_Assigned task_
Start at the line below containing "camera: 85 degrees left, 10 degrees down" and stop at the line containing "(679, 436) = (409, 209): blue". Repeat every line of that stretch exactly, and nothing outside it.

[[ Information shown open ]]

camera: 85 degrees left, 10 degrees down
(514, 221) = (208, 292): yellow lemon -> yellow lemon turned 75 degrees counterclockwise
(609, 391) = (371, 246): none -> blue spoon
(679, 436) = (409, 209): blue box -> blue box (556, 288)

[[ Information shown closed ]]
[[ Information shown open ]]

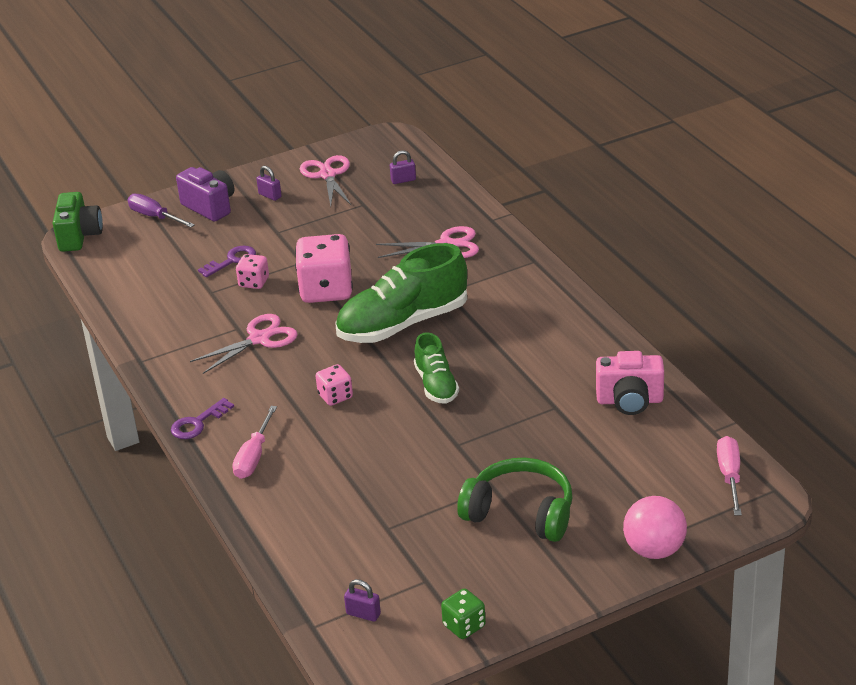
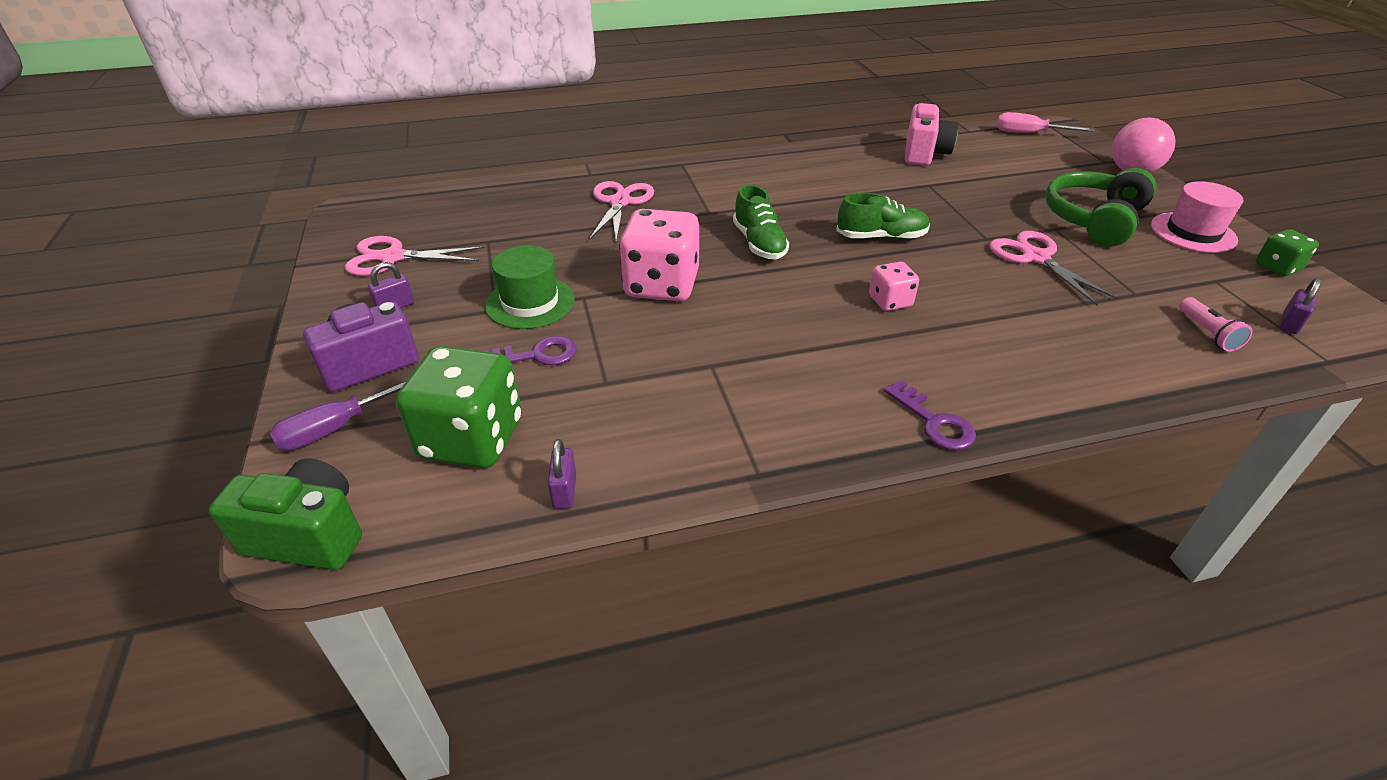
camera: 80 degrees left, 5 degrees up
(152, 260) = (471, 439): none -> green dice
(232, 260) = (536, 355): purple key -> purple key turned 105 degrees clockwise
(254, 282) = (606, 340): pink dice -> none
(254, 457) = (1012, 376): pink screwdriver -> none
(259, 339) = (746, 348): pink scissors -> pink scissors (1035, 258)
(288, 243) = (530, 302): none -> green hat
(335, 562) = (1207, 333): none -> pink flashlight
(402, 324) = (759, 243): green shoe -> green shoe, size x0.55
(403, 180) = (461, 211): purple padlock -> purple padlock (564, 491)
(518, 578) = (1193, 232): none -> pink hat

[[ Information shown closed ]]
[[ Information shown open ]]

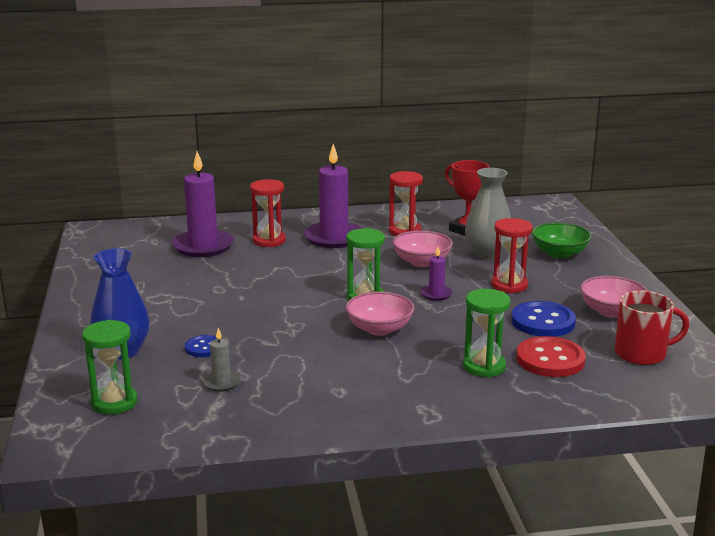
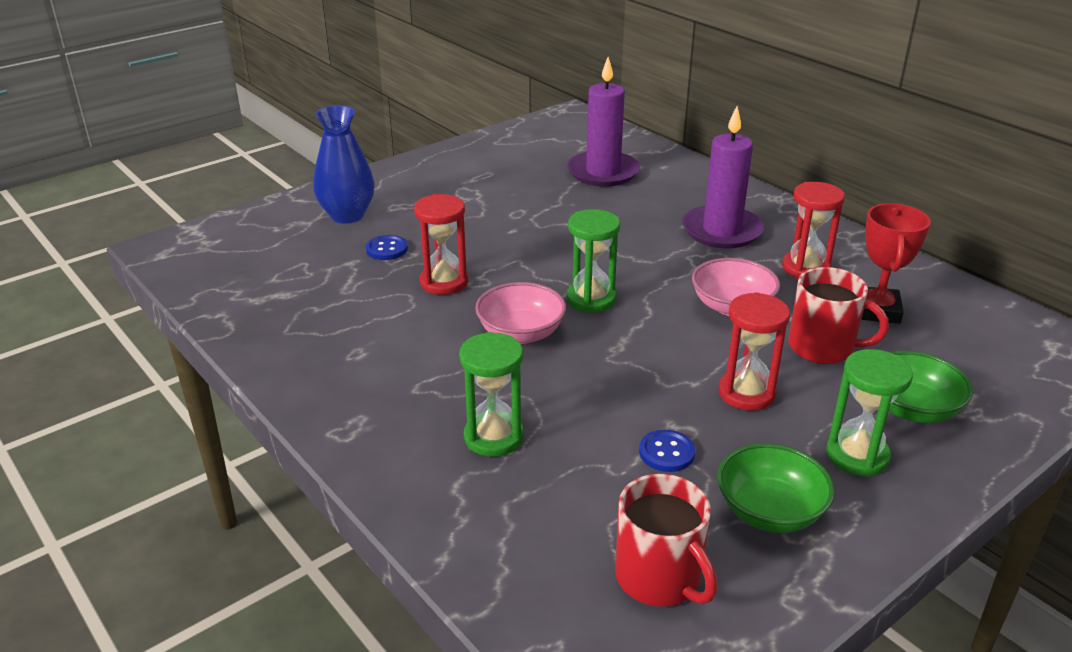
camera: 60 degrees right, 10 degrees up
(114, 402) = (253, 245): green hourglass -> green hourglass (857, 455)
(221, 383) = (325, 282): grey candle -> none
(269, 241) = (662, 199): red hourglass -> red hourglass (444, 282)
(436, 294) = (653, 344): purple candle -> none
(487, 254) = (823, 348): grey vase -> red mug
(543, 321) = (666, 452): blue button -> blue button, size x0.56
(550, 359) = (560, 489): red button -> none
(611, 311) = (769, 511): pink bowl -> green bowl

[[ Information shown closed ]]

_Solved problem_
camera: 85 degrees left, 10 degrees down
(514, 221) = (208, 292): yellow lemon -> yellow lemon turned 75 degrees counterclockwise
(609, 391) = (371, 246): none -> blue spoon
(679, 436) = (409, 209): blue box -> blue box (556, 288)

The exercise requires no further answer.